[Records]
***

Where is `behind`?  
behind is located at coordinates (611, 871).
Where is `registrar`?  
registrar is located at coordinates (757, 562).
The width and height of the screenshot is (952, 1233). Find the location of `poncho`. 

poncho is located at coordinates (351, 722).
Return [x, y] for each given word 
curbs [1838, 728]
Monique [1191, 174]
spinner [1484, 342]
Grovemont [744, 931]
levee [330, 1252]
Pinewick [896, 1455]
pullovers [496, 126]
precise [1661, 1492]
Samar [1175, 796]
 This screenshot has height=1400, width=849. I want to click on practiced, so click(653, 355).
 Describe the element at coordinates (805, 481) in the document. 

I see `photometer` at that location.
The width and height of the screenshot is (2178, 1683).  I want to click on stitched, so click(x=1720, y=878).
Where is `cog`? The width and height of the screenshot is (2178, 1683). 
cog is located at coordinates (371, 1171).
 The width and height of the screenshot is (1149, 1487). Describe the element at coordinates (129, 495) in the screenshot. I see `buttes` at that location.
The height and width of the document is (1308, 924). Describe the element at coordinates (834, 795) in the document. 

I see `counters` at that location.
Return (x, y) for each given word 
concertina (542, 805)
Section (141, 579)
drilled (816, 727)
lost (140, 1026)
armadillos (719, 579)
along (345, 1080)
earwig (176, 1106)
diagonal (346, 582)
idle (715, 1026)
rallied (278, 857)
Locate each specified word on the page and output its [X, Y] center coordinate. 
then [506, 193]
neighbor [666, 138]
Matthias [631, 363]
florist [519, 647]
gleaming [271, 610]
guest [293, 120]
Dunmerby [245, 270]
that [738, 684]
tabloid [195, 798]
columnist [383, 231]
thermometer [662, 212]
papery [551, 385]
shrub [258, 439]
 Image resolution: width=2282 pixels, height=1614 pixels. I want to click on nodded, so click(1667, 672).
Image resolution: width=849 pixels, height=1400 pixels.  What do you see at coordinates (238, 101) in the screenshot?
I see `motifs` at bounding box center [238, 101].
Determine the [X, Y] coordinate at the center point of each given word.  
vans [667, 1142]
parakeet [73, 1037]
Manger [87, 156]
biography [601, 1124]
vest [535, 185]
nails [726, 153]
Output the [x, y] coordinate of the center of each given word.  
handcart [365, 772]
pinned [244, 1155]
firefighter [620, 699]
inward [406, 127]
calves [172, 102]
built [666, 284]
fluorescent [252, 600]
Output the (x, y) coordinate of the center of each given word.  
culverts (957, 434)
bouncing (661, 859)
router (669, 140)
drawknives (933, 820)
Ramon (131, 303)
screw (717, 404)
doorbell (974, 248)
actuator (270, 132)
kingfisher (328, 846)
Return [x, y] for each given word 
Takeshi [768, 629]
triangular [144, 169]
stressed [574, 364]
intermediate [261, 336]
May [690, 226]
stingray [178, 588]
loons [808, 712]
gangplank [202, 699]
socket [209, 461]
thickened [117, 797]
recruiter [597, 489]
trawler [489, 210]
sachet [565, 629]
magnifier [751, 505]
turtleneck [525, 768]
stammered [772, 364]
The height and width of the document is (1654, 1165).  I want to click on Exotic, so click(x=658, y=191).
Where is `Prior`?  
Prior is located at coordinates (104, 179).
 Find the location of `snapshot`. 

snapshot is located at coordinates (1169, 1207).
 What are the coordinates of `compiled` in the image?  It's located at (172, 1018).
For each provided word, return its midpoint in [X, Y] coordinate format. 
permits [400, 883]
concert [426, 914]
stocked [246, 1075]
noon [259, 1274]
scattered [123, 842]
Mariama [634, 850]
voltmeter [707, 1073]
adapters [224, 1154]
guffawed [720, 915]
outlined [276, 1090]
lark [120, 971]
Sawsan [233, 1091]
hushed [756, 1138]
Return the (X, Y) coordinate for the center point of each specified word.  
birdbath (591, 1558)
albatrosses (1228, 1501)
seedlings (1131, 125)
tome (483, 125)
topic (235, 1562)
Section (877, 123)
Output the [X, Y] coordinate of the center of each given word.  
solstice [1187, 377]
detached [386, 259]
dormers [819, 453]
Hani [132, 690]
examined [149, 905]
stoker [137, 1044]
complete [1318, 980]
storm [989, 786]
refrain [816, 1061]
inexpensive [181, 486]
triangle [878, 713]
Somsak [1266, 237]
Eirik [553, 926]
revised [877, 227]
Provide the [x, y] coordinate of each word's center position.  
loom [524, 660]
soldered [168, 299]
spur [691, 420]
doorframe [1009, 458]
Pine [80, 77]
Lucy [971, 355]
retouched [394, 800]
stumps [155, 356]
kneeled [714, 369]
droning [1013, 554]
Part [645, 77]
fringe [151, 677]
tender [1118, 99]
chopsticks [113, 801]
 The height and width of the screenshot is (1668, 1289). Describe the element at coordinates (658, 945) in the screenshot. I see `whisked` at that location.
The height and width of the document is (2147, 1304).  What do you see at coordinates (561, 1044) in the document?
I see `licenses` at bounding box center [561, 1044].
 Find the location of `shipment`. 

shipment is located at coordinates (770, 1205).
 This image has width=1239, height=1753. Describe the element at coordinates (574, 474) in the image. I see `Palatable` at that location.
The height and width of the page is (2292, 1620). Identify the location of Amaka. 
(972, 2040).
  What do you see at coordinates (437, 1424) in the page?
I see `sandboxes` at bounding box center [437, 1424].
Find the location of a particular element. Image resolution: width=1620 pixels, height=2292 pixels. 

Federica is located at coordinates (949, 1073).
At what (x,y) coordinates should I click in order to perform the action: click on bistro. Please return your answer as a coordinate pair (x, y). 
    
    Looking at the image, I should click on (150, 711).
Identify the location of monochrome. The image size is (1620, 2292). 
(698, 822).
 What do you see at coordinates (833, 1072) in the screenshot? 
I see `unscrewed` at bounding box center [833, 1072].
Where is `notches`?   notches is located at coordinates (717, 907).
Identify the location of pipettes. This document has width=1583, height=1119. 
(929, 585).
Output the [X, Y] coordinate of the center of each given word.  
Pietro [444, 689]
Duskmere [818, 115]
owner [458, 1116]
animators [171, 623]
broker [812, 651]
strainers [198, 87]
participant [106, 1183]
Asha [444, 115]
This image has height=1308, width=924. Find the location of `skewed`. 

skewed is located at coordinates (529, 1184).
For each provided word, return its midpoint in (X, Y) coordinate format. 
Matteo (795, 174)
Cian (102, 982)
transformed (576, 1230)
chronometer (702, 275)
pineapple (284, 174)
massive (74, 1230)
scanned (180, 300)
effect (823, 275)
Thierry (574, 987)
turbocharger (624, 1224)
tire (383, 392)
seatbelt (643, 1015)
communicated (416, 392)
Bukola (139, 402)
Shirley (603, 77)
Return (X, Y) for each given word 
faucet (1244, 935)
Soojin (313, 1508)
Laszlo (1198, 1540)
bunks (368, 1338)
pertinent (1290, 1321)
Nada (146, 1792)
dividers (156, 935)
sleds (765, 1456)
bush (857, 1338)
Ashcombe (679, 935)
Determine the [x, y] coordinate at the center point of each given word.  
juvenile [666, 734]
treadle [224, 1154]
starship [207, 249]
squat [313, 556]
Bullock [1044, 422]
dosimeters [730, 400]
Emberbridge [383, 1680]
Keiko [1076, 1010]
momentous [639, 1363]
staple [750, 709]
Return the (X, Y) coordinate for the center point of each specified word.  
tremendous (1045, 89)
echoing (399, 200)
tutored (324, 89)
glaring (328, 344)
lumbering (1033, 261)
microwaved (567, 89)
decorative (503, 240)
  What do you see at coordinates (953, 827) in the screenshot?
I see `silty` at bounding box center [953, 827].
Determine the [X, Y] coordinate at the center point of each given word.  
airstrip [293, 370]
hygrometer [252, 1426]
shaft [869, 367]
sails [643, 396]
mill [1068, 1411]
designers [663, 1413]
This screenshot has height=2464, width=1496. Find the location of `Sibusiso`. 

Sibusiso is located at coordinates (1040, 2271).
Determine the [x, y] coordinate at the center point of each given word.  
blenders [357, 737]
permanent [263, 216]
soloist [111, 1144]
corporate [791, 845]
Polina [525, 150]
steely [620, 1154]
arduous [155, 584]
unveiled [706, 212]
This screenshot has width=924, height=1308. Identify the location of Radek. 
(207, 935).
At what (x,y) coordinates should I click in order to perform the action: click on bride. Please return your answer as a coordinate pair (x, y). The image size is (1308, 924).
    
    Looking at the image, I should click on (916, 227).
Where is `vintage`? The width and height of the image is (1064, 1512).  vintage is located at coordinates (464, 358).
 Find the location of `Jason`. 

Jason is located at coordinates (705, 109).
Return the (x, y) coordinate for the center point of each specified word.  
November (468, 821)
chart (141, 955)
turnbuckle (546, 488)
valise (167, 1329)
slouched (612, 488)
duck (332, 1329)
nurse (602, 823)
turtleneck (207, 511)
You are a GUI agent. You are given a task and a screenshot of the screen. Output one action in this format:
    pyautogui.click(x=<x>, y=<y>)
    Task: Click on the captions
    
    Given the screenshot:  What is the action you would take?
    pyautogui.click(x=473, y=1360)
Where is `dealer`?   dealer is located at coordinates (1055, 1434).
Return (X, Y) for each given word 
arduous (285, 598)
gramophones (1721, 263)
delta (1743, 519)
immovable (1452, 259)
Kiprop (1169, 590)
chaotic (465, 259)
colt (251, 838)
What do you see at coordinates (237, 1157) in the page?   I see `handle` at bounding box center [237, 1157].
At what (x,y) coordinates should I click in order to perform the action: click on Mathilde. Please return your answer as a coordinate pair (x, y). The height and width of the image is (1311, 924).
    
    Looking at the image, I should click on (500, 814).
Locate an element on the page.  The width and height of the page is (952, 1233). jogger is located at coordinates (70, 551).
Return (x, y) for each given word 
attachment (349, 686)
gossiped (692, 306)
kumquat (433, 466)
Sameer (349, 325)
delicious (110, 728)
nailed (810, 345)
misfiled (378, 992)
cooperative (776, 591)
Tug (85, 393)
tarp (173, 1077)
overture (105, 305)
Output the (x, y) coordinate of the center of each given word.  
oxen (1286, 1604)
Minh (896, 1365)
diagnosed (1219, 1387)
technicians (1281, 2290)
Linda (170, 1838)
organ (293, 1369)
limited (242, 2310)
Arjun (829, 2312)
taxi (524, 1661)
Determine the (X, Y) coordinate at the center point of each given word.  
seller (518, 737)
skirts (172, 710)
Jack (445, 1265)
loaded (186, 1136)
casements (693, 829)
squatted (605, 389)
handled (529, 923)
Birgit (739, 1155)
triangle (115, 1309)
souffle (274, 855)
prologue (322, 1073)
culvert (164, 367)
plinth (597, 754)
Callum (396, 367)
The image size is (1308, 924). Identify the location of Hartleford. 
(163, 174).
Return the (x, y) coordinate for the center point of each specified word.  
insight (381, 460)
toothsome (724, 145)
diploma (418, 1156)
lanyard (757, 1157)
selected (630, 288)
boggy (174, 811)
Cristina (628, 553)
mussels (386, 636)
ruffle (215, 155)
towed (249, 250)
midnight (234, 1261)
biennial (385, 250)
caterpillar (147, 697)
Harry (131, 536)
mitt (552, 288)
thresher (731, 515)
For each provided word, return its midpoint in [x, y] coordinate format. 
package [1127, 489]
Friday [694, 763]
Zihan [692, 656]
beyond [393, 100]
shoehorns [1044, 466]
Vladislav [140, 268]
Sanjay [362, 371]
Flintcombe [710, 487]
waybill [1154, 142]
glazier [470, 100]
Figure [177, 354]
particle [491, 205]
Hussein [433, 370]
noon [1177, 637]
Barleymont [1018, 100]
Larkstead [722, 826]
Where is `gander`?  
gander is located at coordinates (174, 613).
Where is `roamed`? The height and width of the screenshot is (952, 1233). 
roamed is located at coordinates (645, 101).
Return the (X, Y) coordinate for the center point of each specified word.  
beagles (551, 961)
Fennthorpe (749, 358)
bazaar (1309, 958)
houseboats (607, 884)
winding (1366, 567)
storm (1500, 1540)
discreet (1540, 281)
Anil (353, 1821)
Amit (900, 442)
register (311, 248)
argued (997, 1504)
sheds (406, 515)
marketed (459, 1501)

***

Pick out each line in the records above that contains the string "document" and copy those lines in the order they appear.

 Describe the element at coordinates (805, 481) in the document. 
The height and width of the document is (1308, 924). Describe the element at coordinates (834, 795) in the document. 
The height and width of the document is (1654, 1165).  I want to click on Exotic, so click(x=658, y=191).
The height and width of the document is (2147, 1304).  What do you see at coordinates (561, 1044) in the document?
Identify the location of pipettes. This document has width=1583, height=1119. 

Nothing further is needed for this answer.